• **WORK INSTRUCTION**: Go through the following data and transcribe exactly the stretch of lines from the one holding "camera: 30 degrees right, 5 degrees up" to the one holding "(768, 370) = (886, 448): black", both included.

• **RECORD SET**:
·····
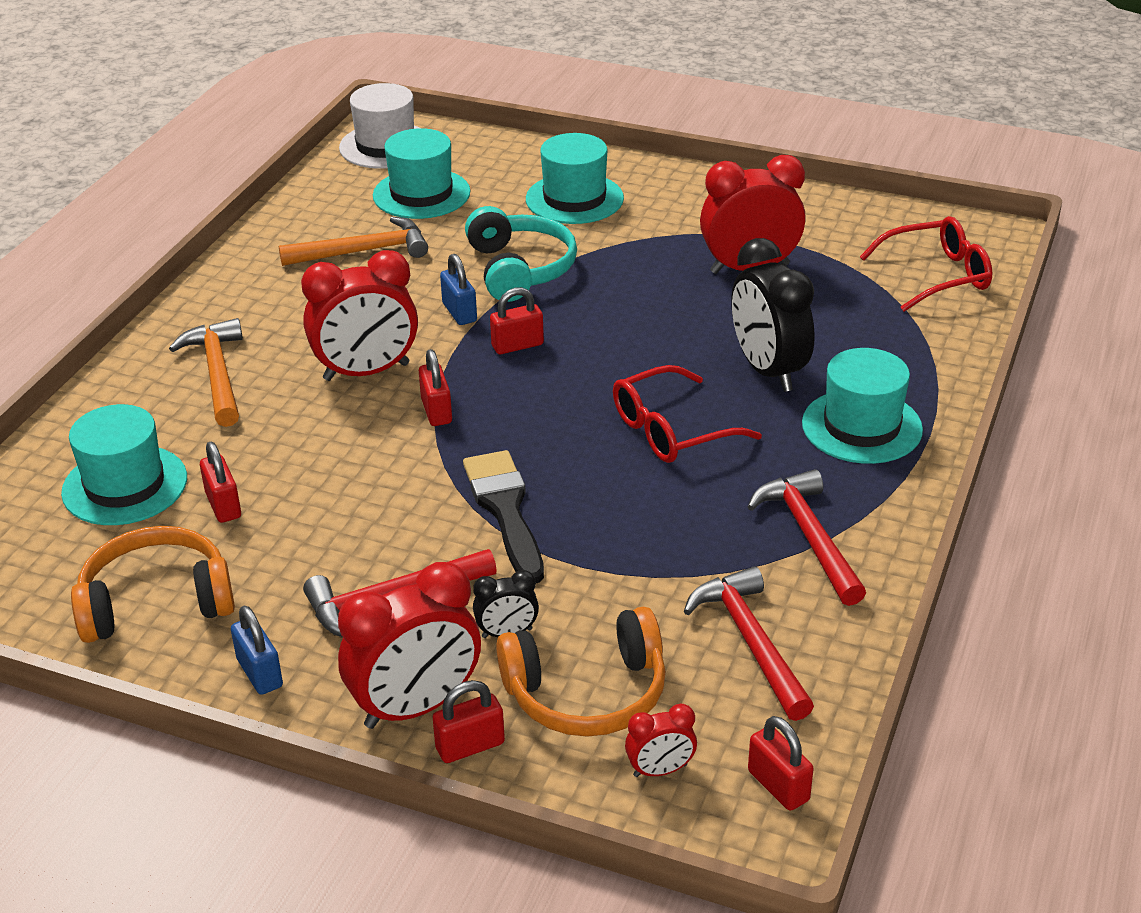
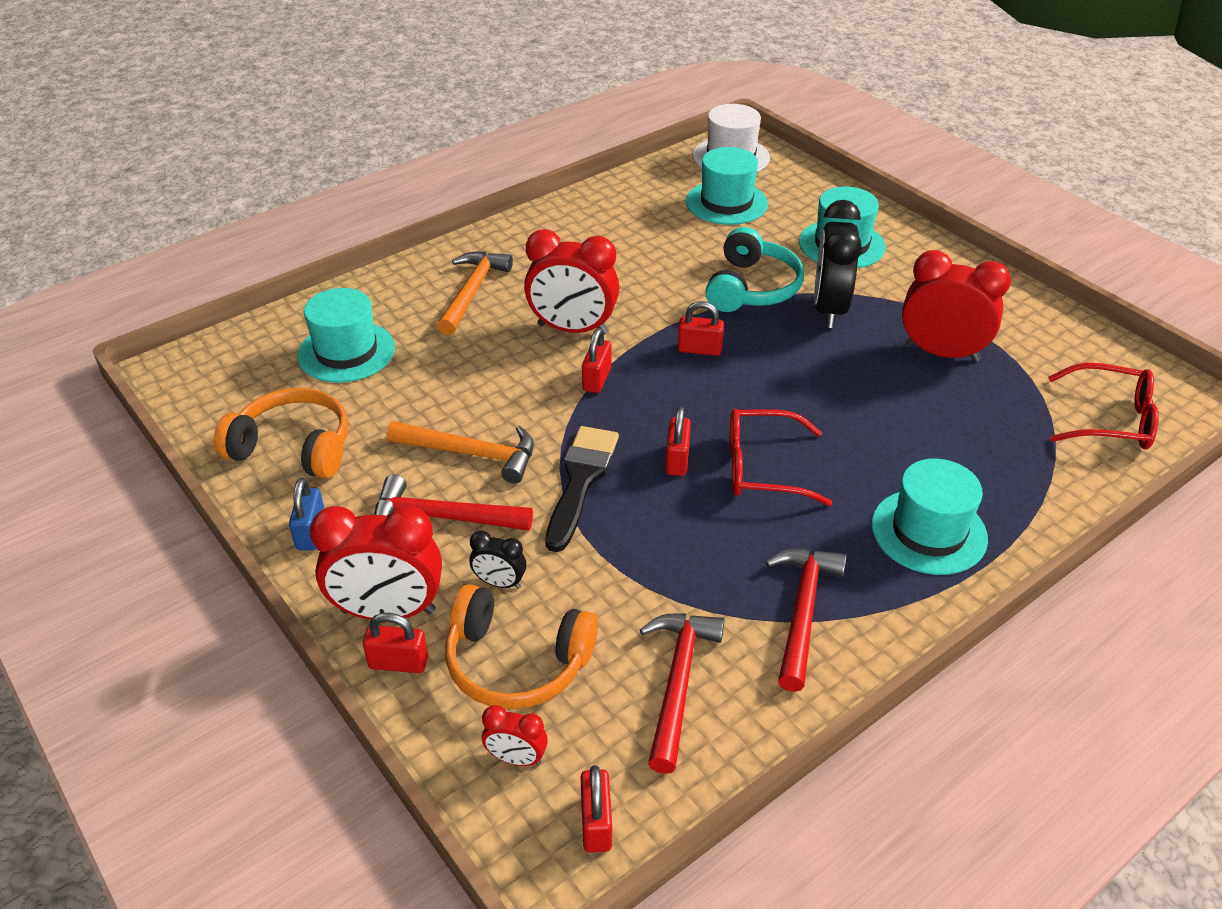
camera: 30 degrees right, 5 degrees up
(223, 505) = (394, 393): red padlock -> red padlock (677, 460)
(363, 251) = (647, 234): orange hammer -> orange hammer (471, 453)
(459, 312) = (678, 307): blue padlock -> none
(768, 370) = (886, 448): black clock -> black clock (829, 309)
·····
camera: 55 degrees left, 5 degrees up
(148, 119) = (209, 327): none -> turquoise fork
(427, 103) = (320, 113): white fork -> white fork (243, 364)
·····
• **COMPLETED EXERCISE**:
camera: 30 degrees right, 5 degrees up
(223, 505) = (394, 393): red padlock -> red padlock (677, 460)
(363, 251) = (647, 234): orange hammer -> orange hammer (471, 453)
(459, 312) = (678, 307): blue padlock -> none
(768, 370) = (886, 448): black clock -> black clock (829, 309)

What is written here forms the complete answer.